Work request
Only one stretch of the material below is wanted: everything from the line containing "pink cone: 6 -> 3" down to the line containing "red ring: 5 -> 6", both ends included. Repeat it exactly and skip the pictures.

Dataset extract
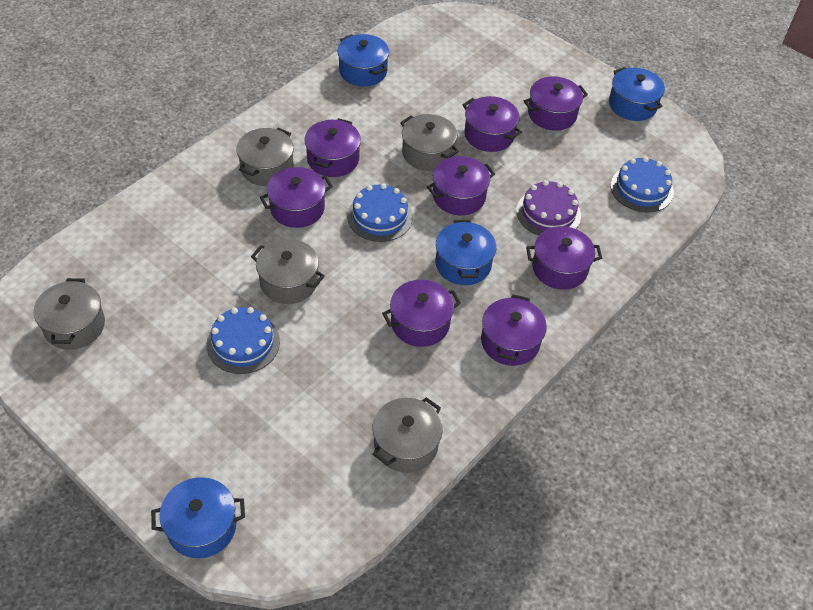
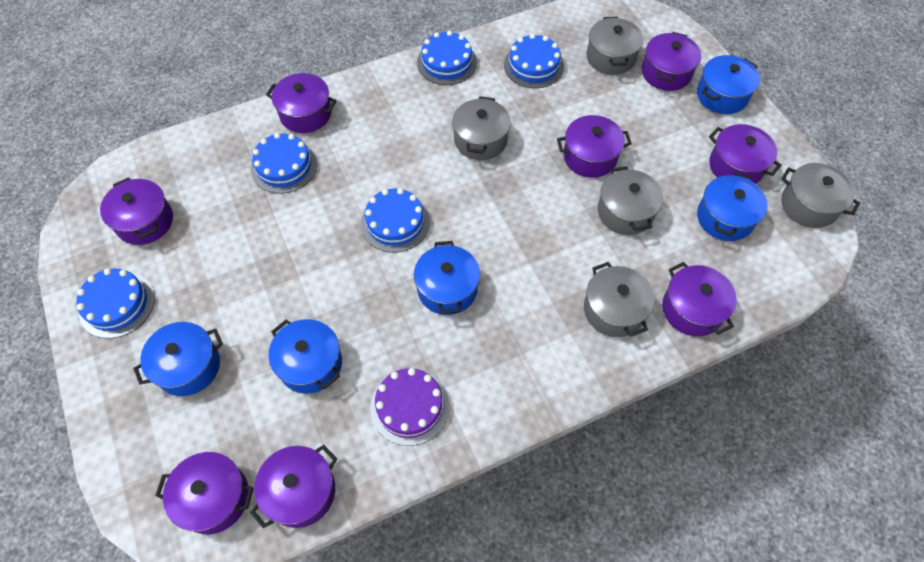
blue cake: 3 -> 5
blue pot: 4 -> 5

--

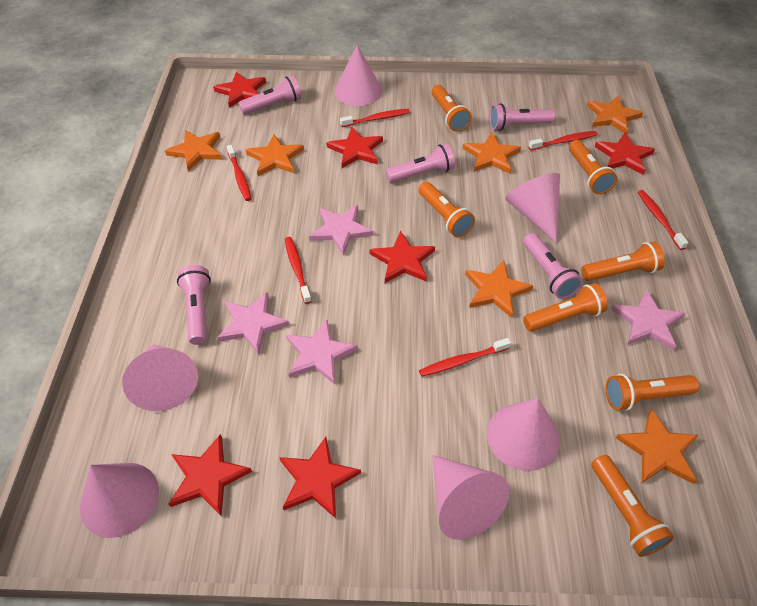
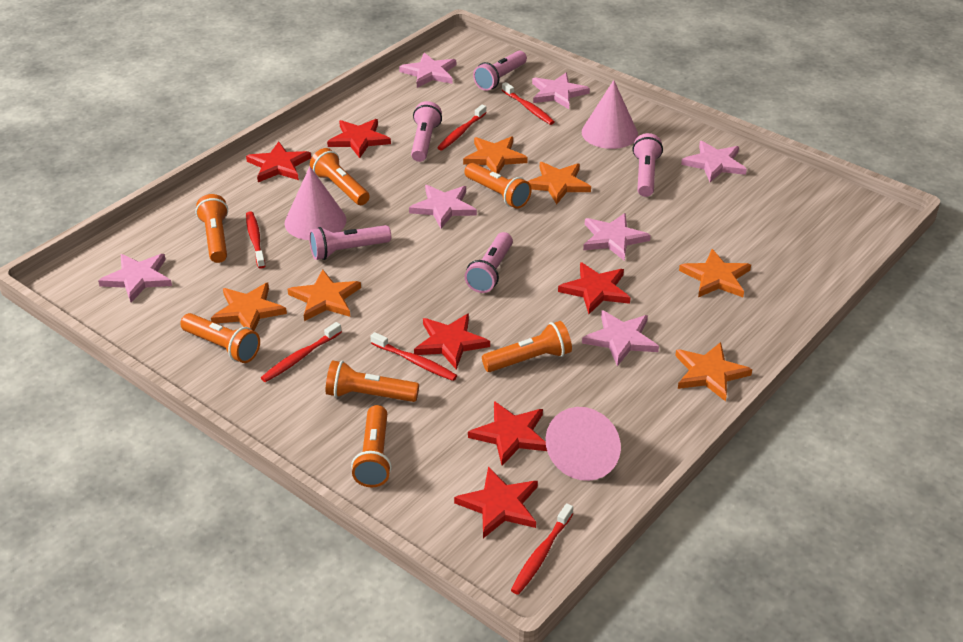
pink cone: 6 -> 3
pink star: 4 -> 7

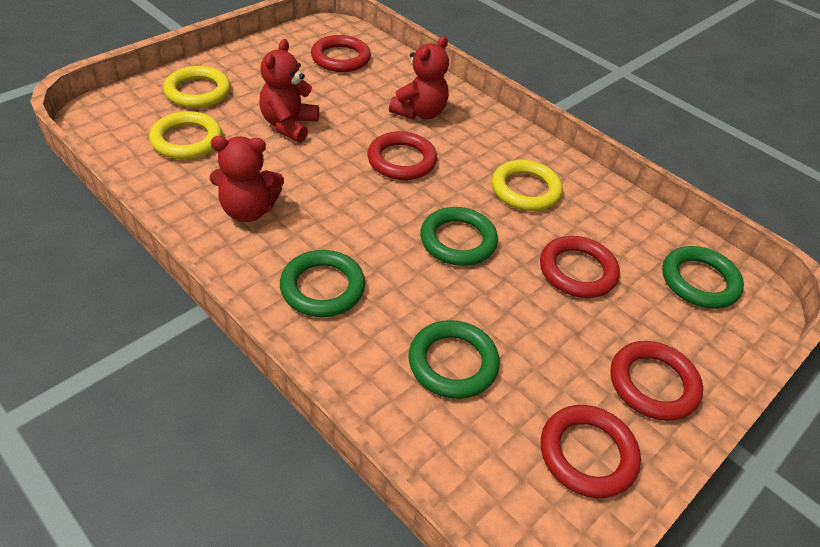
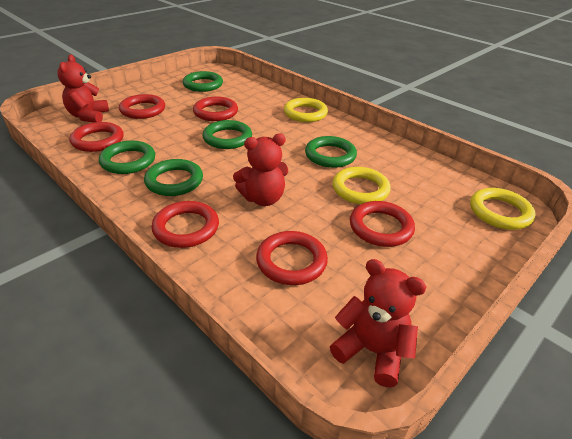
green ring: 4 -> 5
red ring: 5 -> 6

Task output
pink cone: 6 -> 3
pink star: 4 -> 7

green ring: 4 -> 5
red ring: 5 -> 6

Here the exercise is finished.